**Entries supplied:**
──────────

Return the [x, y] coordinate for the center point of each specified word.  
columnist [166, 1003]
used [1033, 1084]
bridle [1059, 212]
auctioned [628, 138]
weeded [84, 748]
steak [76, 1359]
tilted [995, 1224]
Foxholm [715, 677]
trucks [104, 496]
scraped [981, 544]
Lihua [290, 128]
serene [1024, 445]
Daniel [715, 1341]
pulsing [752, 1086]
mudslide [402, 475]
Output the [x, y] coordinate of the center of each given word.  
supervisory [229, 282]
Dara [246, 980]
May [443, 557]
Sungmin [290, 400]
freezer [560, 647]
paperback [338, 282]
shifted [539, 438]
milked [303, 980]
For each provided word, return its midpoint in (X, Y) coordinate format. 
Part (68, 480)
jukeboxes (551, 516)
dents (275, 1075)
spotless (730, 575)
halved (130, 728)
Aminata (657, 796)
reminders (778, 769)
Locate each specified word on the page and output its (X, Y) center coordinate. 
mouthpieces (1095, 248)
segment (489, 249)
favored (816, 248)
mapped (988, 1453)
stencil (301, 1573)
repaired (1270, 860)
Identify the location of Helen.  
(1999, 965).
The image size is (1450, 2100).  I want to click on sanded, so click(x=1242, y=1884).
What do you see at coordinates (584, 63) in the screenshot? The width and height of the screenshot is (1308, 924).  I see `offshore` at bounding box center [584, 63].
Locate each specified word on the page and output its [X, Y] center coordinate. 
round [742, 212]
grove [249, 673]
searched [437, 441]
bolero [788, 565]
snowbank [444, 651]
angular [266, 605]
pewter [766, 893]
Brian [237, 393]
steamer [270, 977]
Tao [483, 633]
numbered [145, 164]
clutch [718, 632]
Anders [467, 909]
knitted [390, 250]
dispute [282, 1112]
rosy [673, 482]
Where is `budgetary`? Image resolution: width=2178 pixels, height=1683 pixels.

──────────

**Exercise goal:** Convert the listing above into a Markdown table with two columns, Row and Line. Give each non-blank line its own row, numbered in order, and omit blank lines.

**Answer to this exercise:**
| Row | Line |
|---|---|
| 1 | Return the [x, y] coordinate for the center point of each specified word.   |
| 2 | columnist [166, 1003] |
| 3 | used [1033, 1084] |
| 4 | bridle [1059, 212] |
| 5 | auctioned [628, 138] |
| 6 | weeded [84, 748] |
| 7 | steak [76, 1359] |
| 8 | tilted [995, 1224] |
| 9 | Foxholm [715, 677] |
| 10 | trucks [104, 496] |
| 11 | scraped [981, 544] |
| 12 | Lihua [290, 128] |
| 13 | serene [1024, 445] |
| 14 | Daniel [715, 1341] |
| 15 | pulsing [752, 1086] |
| 16 | mudslide [402, 475] |
| 17 | Output the [x, y] coordinate of the center of each given word.   |
| 18 | supervisory [229, 282] |
| 19 | Dara [246, 980] |
| 20 | May [443, 557] |
| 21 | Sungmin [290, 400] |
| 22 | freezer [560, 647] |
| 23 | paperback [338, 282] |
| 24 | shifted [539, 438] |
| 25 | milked [303, 980] |
| 26 | For each provided word, return its midpoint in (X, Y) coordinate format.  |
| 27 | Part (68, 480) |
| 28 | jukeboxes (551, 516) |
| 29 | dents (275, 1075) |
| 30 | spotless (730, 575) |
| 31 | halved (130, 728) |
| 32 | Aminata (657, 796) |
| 33 | reminders (778, 769) |
| 34 | Locate each specified word on the page and output its (X, Y) center coordinate.  |
| 35 | mouthpieces (1095, 248) |
| 36 | segment (489, 249) |
| 37 | favored (816, 248) |
| 38 | mapped (988, 1453) |
| 39 | stencil (301, 1573) |
| 40 | repaired (1270, 860) |
| 41 | Identify the location of Helen.   |
| 42 | (1999, 965). |
| 43 | The image size is (1450, 2100).  I want to click on sanded, so click(x=1242, y=1884). |
| 44 | What do you see at coordinates (584, 63) in the screenshot? The width and height of the screenshot is (1308, 924).  I see `offshore` at bounding box center [584, 63]. |
| 45 | Locate each specified word on the page and output its [X, Y] center coordinate.  |
| 46 | round [742, 212] |
| 47 | grove [249, 673] |
| 48 | searched [437, 441] |
| 49 | bolero [788, 565] |
| 50 | snowbank [444, 651] |
| 51 | angular [266, 605] |
| 52 | pewter [766, 893] |
| 53 | Brian [237, 393] |
| 54 | steamer [270, 977] |
| 55 | Tao [483, 633] |
| 56 | numbered [145, 164] |
| 57 | clutch [718, 632] |
| 58 | Anders [467, 909] |
| 59 | knitted [390, 250] |
| 60 | dispute [282, 1112] |
| 61 | rosy [673, 482] |
| 62 | Where is `budgetary`? Image resolution: width=2178 pixels, height=1683 pixels. |